• _What to do_
Whenever a line below includes the word "image", copy that line.

>>>

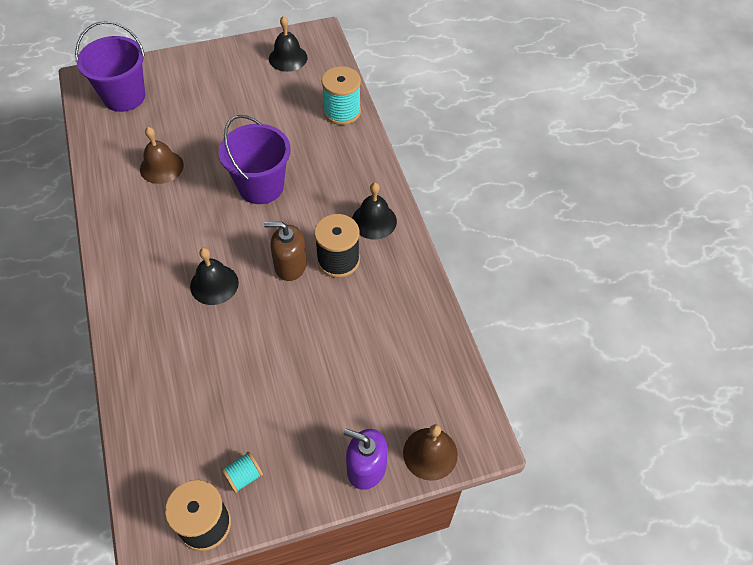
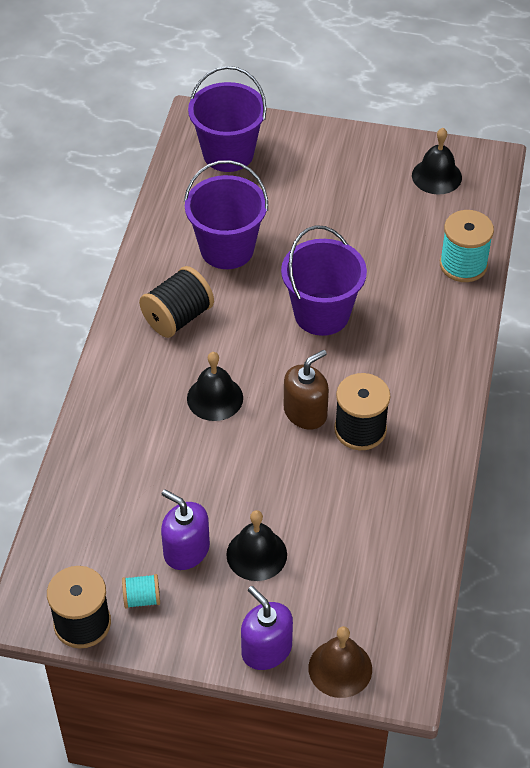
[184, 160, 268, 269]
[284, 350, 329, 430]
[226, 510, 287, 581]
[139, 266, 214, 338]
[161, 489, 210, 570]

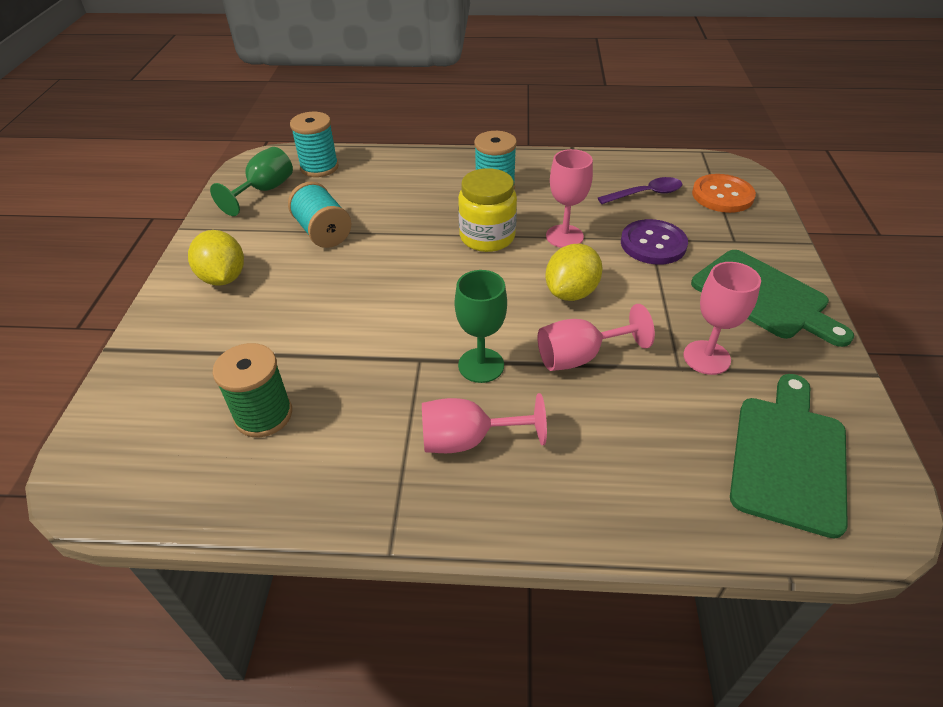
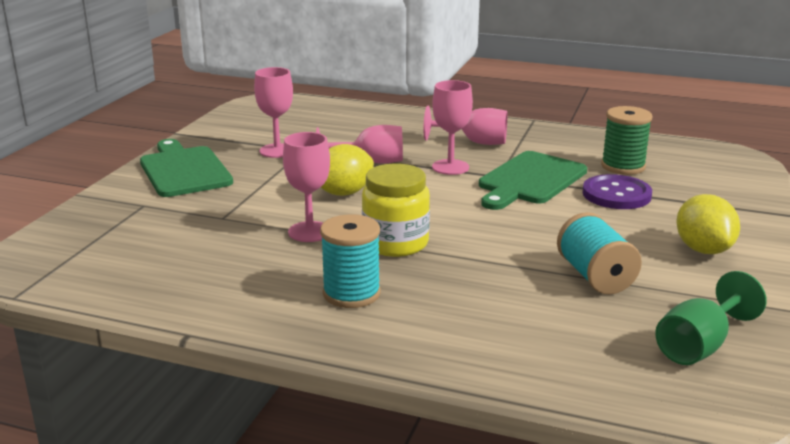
[290, 112, 339, 177] (first image)
[432, 80, 473, 175]
[598, 177, 682, 204] (first image)
[582, 174, 652, 209]
[692, 174, 756, 213] (first image)
[479, 151, 587, 210]

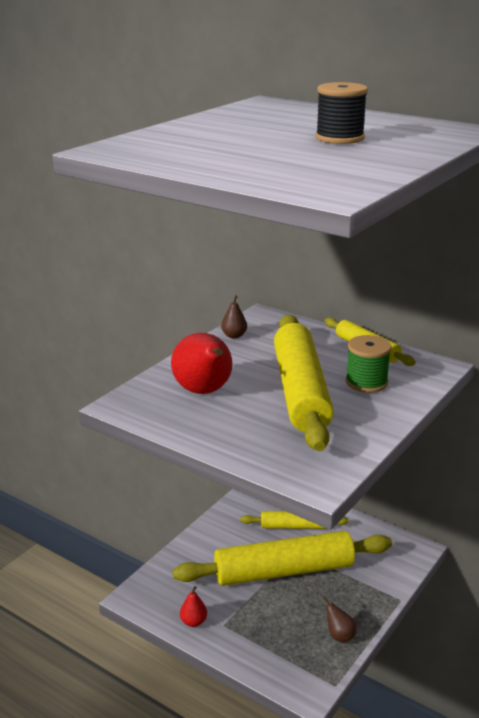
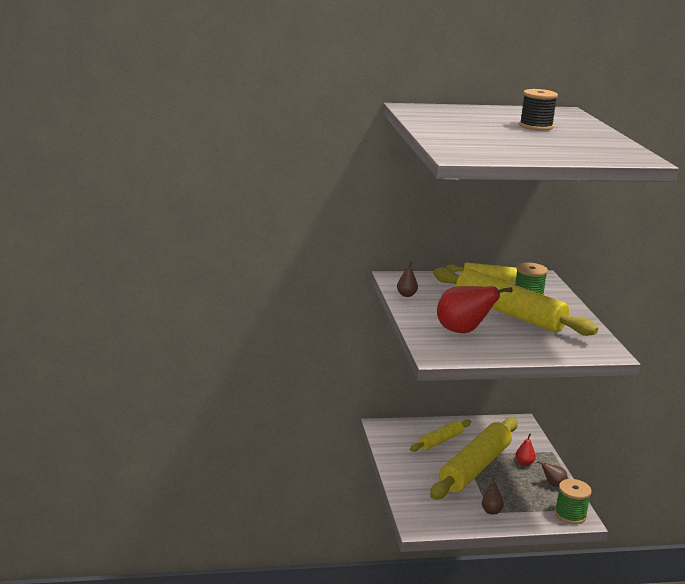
[515, 433, 536, 466]
[482, 477, 504, 514]
[555, 479, 592, 524]

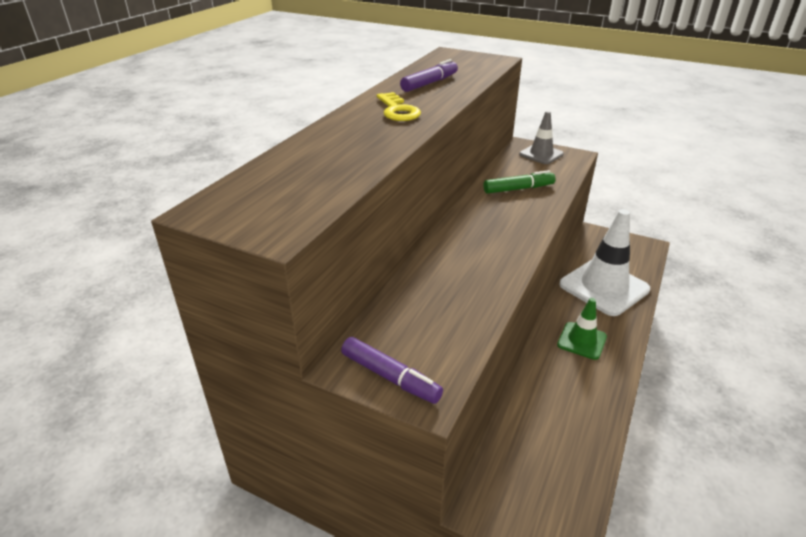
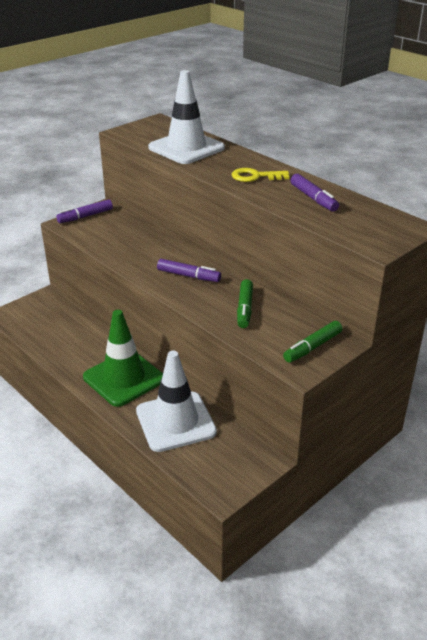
[283, 321, 342, 363]
[83, 310, 163, 407]
[148, 70, 225, 164]
[157, 259, 221, 282]

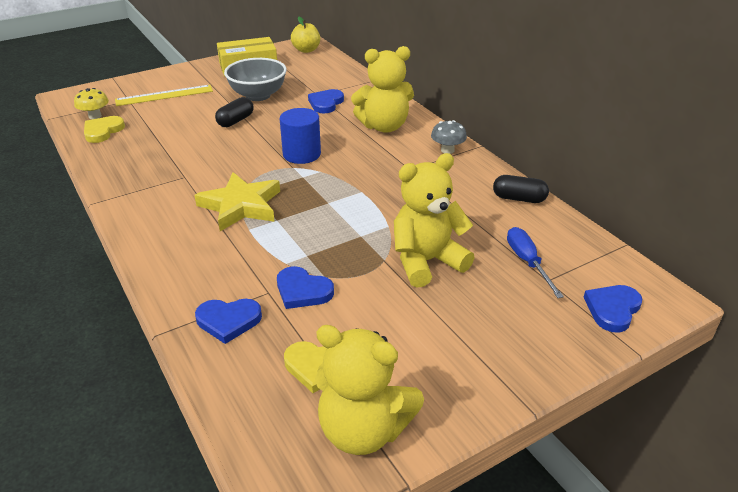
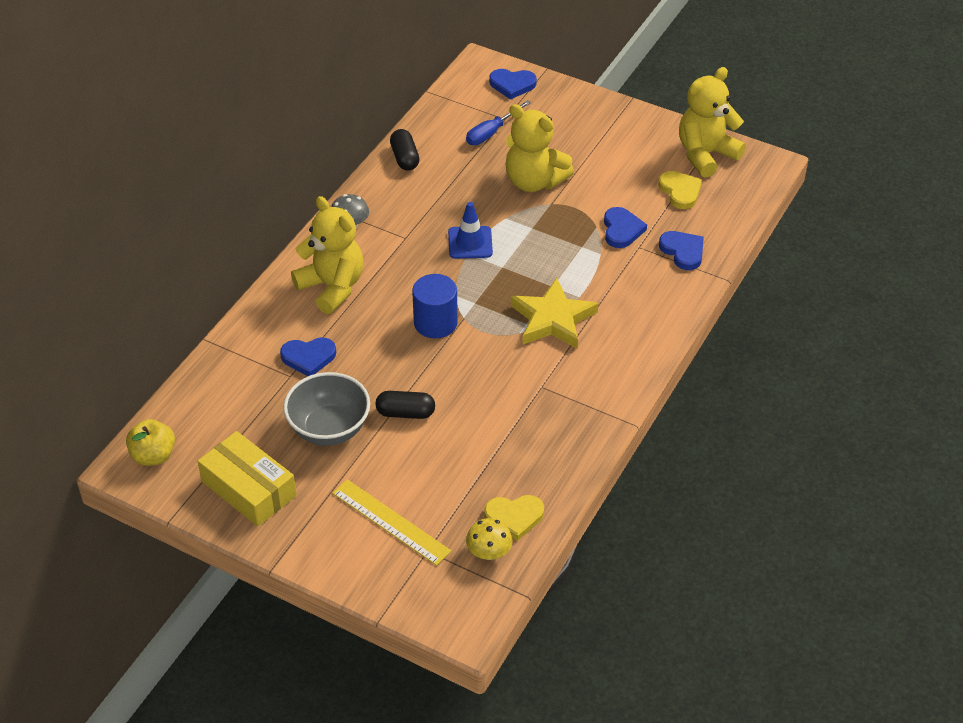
[679, 67, 746, 178]
[448, 202, 493, 259]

<<<

• _Answer to this task_
[290, 112, 339, 177] (first image)
[598, 177, 682, 204] (first image)
[692, 174, 756, 213] (first image)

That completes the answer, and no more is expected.